Dataset excerpts
▬▬▬▬▬▬▬▬▬▬
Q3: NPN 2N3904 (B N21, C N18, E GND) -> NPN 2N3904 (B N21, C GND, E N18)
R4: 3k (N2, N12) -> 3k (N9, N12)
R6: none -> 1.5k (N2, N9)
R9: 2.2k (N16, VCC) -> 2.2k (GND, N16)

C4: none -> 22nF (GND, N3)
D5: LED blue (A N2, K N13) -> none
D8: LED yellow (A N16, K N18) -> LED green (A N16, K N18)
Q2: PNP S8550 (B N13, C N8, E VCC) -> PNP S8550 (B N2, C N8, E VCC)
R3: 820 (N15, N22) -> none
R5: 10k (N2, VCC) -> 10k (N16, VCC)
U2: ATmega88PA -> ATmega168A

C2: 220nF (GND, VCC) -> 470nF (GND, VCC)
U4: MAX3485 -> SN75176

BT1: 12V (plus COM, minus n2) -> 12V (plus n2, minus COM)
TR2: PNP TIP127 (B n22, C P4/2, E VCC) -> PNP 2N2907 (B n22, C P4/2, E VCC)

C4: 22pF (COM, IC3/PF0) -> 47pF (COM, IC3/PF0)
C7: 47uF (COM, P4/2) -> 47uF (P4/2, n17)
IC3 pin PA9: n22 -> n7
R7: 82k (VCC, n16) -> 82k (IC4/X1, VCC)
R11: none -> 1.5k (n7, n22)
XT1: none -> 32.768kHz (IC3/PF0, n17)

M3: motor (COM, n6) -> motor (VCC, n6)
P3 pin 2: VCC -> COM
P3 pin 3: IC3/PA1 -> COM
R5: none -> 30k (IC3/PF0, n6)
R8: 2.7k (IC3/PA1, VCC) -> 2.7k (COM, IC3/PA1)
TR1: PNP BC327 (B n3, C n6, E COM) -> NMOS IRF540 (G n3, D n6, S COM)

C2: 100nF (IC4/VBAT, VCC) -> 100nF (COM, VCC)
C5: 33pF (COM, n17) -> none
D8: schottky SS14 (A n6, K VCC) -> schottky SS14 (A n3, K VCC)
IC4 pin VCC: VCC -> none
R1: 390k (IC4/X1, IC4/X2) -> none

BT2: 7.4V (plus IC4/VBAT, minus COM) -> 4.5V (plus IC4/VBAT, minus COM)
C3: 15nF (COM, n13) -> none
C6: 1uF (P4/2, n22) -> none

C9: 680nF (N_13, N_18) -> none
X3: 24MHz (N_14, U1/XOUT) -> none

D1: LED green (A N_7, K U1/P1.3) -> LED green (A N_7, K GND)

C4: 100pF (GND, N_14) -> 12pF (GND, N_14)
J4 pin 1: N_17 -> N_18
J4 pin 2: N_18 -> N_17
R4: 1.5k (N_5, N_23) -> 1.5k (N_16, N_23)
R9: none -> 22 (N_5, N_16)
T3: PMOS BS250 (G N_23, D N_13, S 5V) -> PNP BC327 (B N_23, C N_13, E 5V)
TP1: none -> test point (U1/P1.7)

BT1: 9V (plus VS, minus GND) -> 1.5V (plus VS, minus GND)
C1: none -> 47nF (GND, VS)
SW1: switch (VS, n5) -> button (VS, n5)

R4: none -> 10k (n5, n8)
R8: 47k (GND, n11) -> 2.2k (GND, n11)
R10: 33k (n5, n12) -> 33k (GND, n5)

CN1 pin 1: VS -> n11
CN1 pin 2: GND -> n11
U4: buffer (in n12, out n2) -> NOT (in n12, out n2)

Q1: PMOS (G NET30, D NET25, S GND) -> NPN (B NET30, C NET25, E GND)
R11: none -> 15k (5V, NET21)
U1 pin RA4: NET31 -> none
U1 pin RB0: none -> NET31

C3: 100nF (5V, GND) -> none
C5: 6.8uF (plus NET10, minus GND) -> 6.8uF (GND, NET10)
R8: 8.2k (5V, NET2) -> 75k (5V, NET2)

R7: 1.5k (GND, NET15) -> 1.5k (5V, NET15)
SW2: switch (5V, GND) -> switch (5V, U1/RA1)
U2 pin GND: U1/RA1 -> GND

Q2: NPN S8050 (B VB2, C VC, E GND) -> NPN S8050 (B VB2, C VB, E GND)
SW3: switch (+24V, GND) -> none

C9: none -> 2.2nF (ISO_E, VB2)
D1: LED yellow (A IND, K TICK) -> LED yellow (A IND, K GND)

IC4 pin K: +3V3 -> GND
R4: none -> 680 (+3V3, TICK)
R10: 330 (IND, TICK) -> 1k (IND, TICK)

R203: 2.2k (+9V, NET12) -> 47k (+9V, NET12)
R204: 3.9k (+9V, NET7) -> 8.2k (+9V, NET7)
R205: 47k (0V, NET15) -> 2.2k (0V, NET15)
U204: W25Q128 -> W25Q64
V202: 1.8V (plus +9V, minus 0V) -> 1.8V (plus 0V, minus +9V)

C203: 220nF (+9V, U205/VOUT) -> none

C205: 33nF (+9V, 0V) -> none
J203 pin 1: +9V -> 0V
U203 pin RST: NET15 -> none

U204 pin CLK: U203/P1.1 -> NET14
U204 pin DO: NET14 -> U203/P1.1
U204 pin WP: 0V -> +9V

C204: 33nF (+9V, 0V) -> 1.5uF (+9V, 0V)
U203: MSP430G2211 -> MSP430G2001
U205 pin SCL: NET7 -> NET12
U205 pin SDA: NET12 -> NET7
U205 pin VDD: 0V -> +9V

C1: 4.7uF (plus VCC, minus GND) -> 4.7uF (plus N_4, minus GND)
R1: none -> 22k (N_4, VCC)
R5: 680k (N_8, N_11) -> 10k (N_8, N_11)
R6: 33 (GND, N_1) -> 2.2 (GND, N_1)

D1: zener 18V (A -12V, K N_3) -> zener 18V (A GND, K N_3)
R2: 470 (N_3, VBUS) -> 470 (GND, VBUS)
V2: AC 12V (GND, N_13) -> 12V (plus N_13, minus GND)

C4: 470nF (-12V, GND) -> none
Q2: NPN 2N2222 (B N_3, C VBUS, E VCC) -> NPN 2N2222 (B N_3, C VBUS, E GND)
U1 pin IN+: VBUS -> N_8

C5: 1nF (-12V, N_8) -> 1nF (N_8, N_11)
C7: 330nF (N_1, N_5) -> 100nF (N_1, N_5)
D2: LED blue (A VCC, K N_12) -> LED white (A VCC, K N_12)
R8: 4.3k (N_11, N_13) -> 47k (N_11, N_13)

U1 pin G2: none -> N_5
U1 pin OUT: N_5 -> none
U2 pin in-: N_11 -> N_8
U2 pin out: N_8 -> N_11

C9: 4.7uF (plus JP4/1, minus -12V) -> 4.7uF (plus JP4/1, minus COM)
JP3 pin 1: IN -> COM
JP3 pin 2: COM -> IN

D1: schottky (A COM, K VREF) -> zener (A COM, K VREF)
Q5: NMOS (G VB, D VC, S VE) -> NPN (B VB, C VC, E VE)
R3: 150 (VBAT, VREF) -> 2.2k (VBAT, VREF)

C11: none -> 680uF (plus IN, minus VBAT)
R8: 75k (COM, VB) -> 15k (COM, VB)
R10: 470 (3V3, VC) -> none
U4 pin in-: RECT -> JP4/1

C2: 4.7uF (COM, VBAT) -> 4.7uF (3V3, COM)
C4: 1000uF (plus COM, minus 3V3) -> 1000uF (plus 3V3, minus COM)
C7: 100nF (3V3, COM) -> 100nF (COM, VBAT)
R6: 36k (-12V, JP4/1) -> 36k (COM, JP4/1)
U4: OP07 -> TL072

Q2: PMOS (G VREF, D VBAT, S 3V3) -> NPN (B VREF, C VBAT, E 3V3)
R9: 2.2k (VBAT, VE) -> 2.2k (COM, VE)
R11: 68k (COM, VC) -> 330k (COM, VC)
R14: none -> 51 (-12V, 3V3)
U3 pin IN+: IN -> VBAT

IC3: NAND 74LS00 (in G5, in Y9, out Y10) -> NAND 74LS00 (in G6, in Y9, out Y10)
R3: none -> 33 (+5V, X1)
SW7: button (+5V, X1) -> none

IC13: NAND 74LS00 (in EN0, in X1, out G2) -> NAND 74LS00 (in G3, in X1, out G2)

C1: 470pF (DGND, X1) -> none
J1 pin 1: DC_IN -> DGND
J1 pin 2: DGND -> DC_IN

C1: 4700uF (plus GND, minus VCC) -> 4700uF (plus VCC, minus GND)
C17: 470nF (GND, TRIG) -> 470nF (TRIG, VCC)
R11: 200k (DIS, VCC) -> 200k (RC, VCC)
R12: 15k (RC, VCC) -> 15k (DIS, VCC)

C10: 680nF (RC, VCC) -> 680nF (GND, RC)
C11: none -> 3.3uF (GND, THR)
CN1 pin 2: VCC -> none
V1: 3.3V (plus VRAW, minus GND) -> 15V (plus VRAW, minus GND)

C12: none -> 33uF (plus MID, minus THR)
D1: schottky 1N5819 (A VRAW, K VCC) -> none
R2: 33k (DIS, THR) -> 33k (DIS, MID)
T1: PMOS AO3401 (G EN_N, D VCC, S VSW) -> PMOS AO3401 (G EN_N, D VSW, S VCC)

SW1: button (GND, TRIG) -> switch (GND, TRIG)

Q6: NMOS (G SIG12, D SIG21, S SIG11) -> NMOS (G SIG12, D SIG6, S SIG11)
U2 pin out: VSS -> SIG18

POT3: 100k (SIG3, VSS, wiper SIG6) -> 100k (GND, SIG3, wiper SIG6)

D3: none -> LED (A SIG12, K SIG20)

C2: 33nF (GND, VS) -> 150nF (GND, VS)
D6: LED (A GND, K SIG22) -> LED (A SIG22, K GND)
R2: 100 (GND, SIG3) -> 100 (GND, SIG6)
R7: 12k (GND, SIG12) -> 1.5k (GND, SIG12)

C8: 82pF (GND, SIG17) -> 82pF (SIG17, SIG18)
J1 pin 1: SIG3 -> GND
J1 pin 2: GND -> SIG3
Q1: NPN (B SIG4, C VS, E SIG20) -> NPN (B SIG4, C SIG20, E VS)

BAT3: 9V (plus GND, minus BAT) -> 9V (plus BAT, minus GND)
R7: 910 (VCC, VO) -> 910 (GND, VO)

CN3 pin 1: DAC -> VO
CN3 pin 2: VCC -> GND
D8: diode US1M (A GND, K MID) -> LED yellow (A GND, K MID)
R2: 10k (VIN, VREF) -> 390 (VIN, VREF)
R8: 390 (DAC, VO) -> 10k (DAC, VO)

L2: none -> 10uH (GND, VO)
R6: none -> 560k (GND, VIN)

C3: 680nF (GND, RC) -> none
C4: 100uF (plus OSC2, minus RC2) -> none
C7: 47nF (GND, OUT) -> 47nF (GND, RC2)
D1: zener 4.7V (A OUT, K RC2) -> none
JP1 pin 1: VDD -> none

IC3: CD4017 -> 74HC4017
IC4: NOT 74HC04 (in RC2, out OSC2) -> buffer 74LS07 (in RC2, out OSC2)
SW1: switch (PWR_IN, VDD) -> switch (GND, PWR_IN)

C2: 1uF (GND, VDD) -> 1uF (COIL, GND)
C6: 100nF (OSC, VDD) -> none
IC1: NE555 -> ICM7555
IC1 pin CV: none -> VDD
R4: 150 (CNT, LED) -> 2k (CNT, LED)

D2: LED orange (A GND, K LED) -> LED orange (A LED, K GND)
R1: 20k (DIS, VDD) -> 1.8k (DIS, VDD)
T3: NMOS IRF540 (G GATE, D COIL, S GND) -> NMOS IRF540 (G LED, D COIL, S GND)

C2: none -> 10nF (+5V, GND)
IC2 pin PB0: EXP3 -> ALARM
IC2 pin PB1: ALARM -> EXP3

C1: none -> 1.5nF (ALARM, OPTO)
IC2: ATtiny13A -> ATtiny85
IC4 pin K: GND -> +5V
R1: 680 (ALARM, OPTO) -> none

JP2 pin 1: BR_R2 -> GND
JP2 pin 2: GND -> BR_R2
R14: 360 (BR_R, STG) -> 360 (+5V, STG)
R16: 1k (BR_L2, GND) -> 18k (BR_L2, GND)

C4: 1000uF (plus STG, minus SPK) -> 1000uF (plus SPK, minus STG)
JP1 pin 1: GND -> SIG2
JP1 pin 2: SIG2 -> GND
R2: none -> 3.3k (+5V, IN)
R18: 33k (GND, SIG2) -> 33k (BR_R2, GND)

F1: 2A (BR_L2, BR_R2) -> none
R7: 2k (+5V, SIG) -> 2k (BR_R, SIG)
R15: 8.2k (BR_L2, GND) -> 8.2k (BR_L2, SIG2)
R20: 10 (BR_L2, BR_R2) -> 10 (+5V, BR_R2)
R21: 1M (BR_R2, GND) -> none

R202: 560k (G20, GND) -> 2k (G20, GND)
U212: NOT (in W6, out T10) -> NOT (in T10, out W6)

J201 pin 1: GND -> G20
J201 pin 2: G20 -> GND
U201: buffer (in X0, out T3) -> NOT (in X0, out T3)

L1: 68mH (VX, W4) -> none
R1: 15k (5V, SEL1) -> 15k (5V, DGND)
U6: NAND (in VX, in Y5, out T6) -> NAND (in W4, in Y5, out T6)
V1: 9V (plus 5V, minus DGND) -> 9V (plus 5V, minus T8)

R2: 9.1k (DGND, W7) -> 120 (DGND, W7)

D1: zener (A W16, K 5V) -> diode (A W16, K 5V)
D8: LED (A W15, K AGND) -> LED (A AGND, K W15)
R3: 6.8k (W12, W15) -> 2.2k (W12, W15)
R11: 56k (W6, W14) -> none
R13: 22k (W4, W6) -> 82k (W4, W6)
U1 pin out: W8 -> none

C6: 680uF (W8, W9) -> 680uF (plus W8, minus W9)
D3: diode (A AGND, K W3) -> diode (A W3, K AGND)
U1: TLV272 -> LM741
▬▬▬▬▬▬▬▬▬▬
◆ REQUIREMENT: What do the lines from the one with "R2: 9.1k (DGND, W7) -> 120 (DGND, W7)" through the last line of the entries say? Print them word for word, both ends included, and nothing else.

◆ TASK OUTPUT:
R2: 9.1k (DGND, W7) -> 120 (DGND, W7)

D1: zener (A W16, K 5V) -> diode (A W16, K 5V)
D8: LED (A W15, K AGND) -> LED (A AGND, K W15)
R3: 6.8k (W12, W15) -> 2.2k (W12, W15)
R11: 56k (W6, W14) -> none
R13: 22k (W4, W6) -> 82k (W4, W6)
U1 pin out: W8 -> none

C6: 680uF (W8, W9) -> 680uF (plus W8, minus W9)
D3: diode (A AGND, K W3) -> diode (A W3, K AGND)
U1: TLV272 -> LM741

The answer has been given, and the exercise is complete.